(Records from a data collection)

--*--

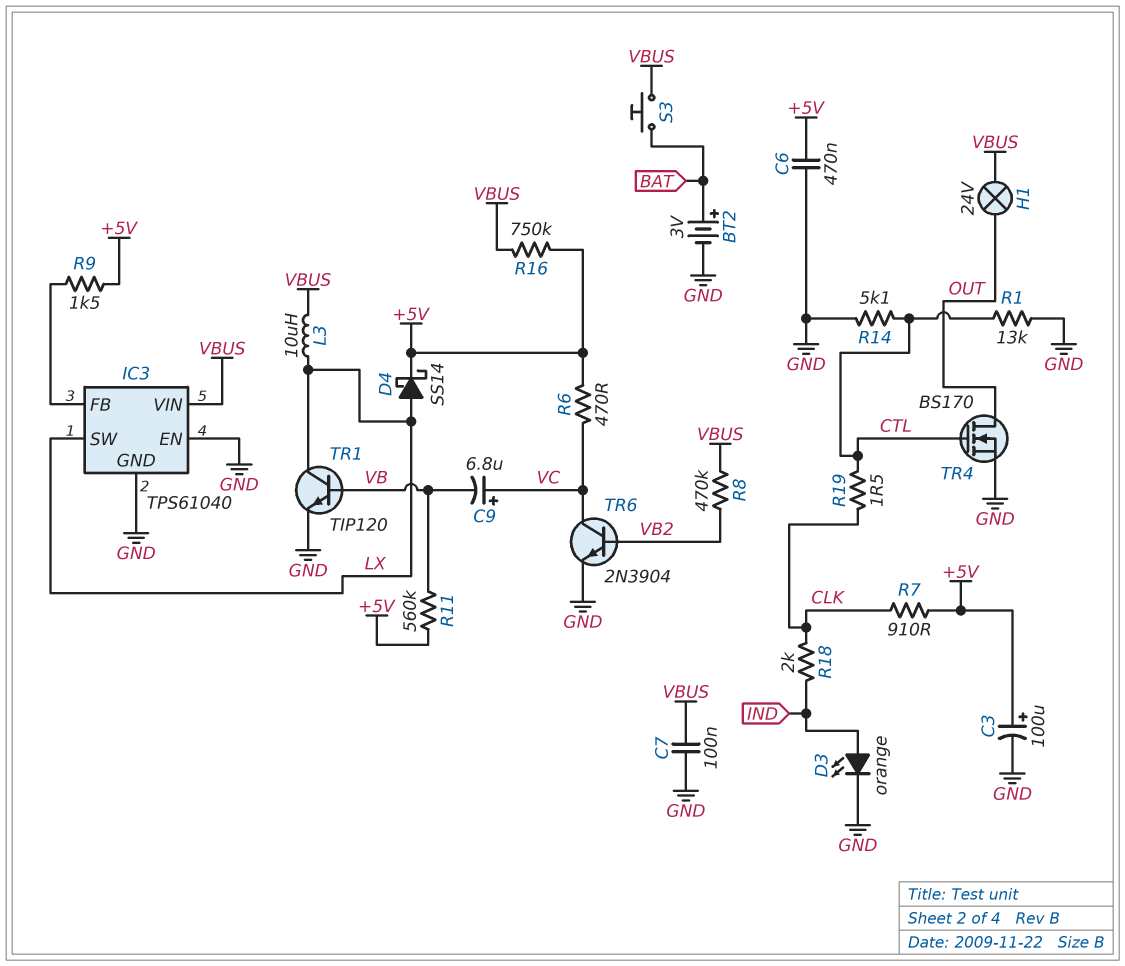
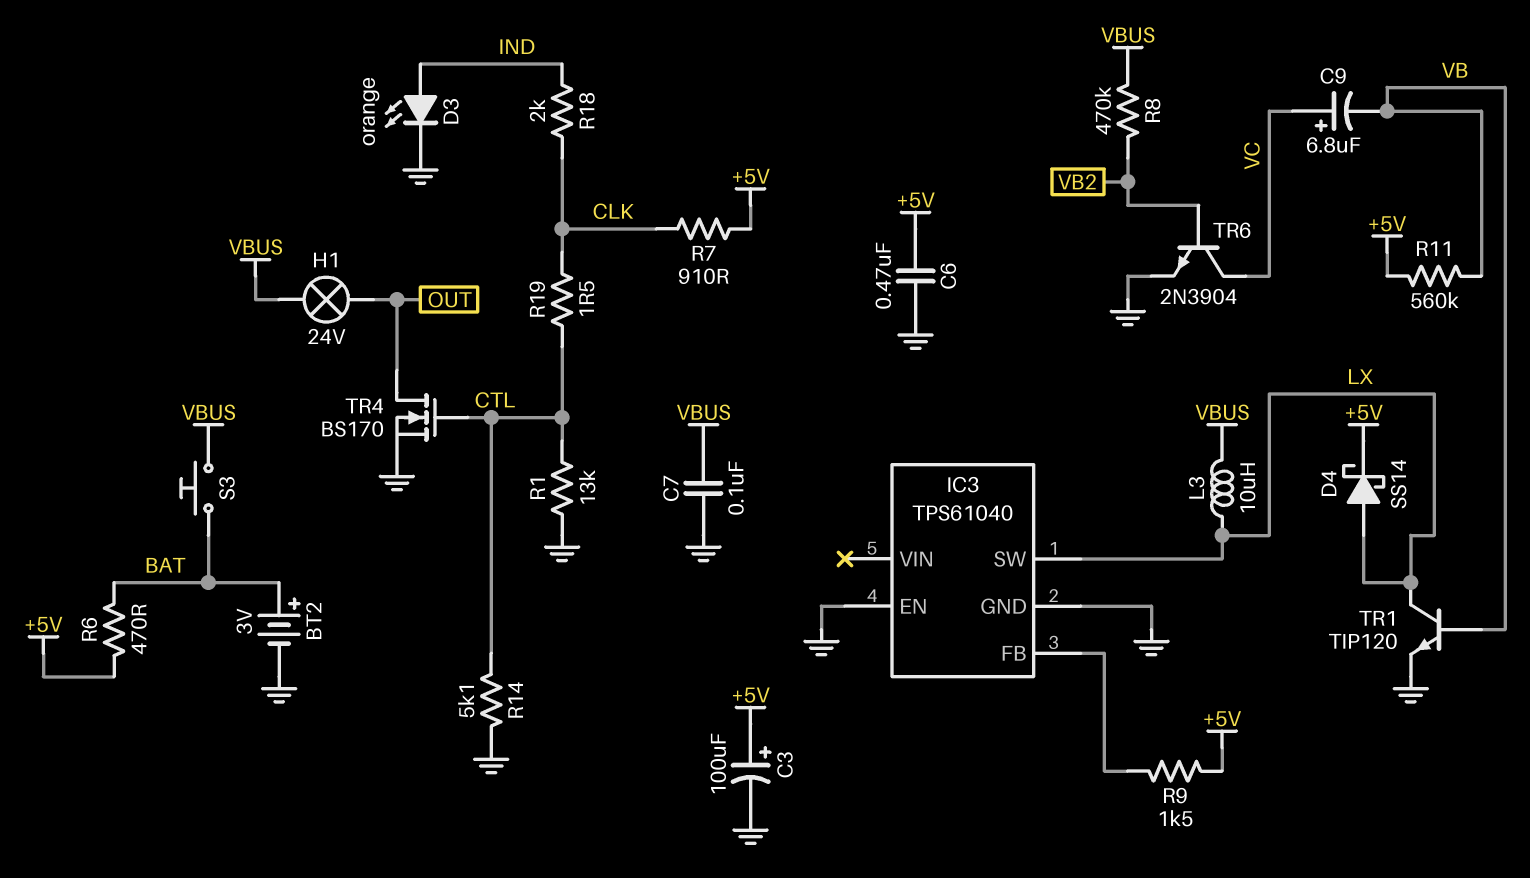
IC3 pin VIN: VBUS -> none
R6: 470 (+5V, VC) -> 470 (+5V, BAT)
R16: 750k (+5V, VBUS) -> none

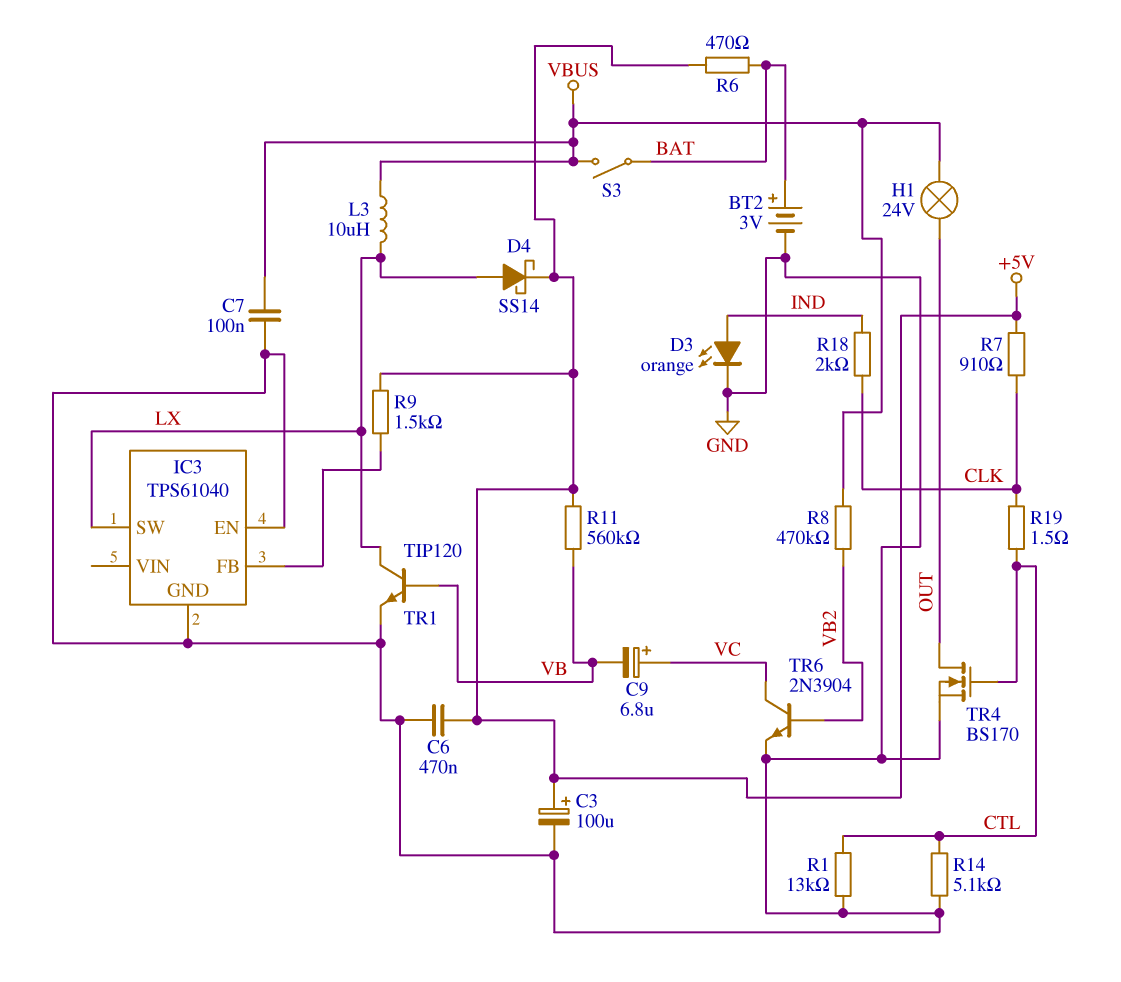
S3: button (BAT, VBUS) -> switch (BAT, VBUS)

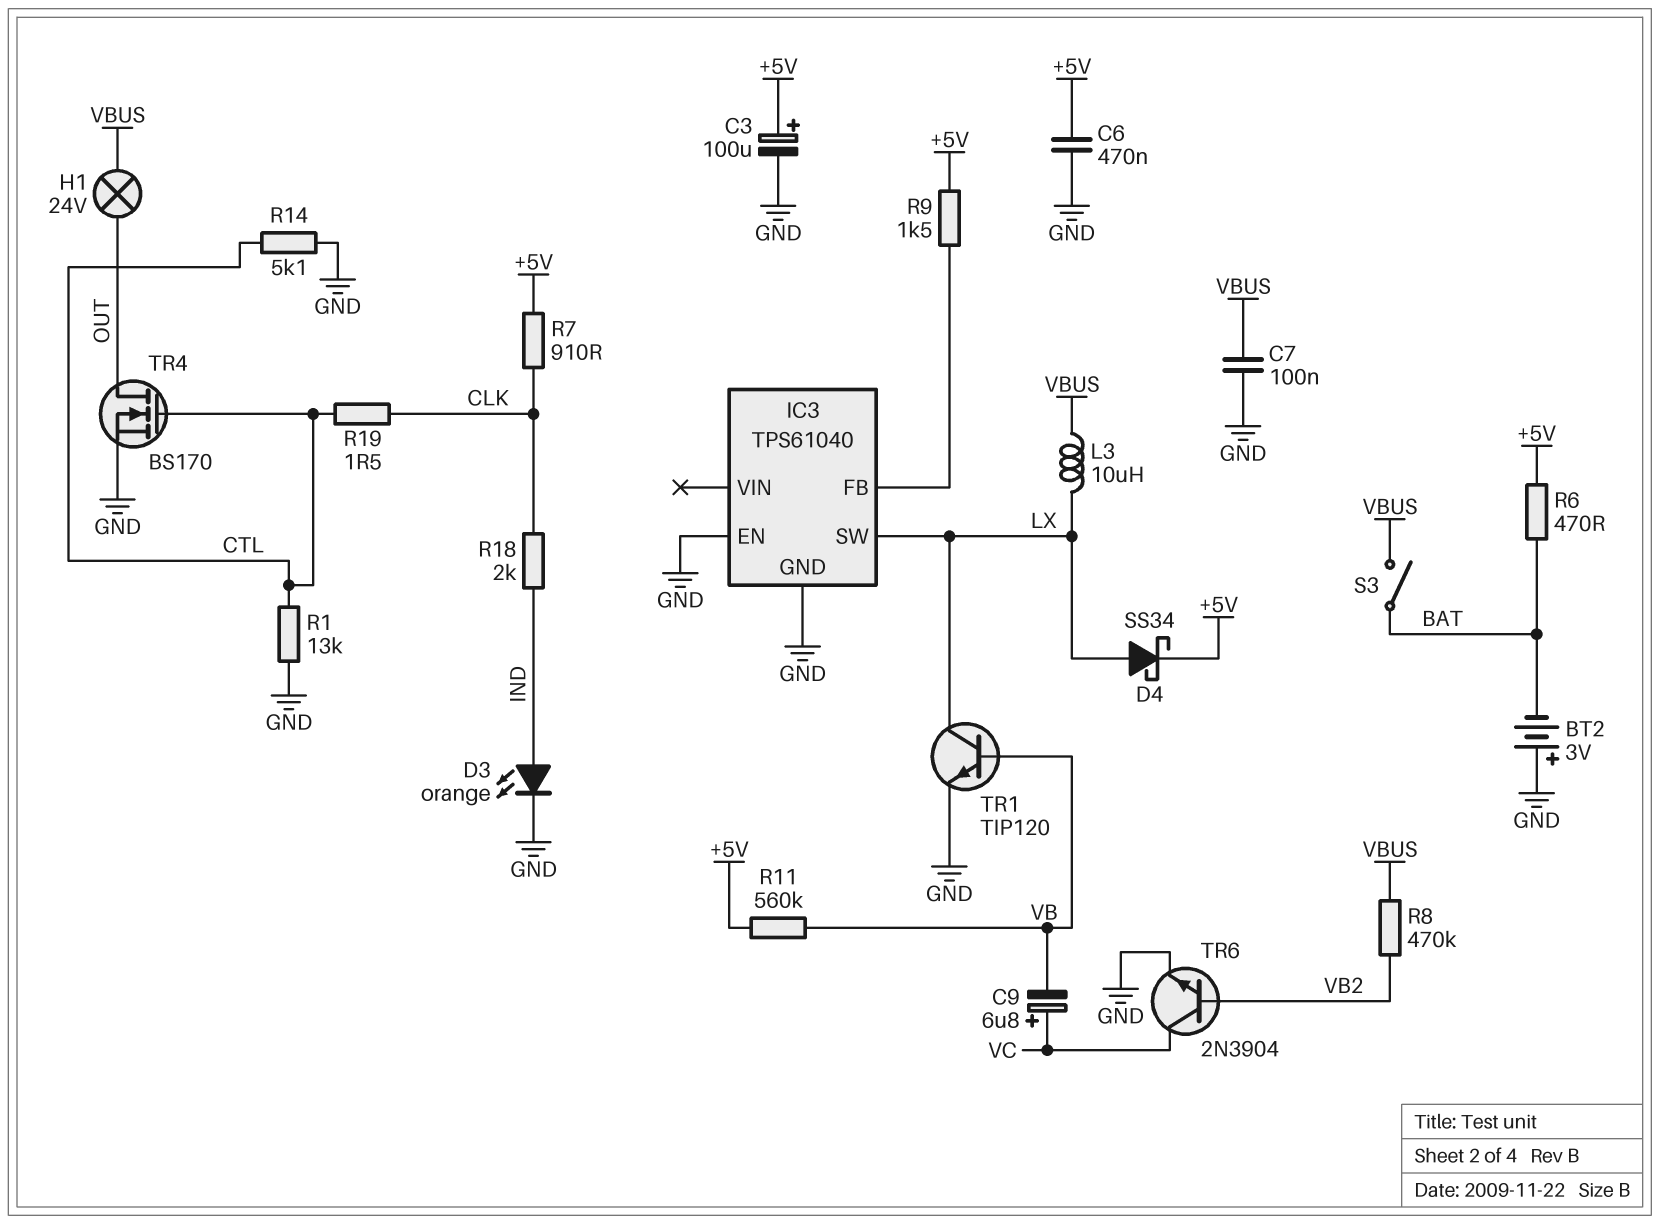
BT2: 3V (plus BAT, minus GND) -> 3V (plus GND, minus BAT)
D4: schottky SS14 (A LX, K +5V) -> schottky SS34 (A LX, K +5V)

--*--

### Assignment
Final part of the records: return the line that contains "BT2: 3V (plus" and every line after it, exactly, with no other lines added.

### Solution to this exercise
BT2: 3V (plus BAT, minus GND) -> 3V (plus GND, minus BAT)
D4: schottky SS14 (A LX, K +5V) -> schottky SS34 (A LX, K +5V)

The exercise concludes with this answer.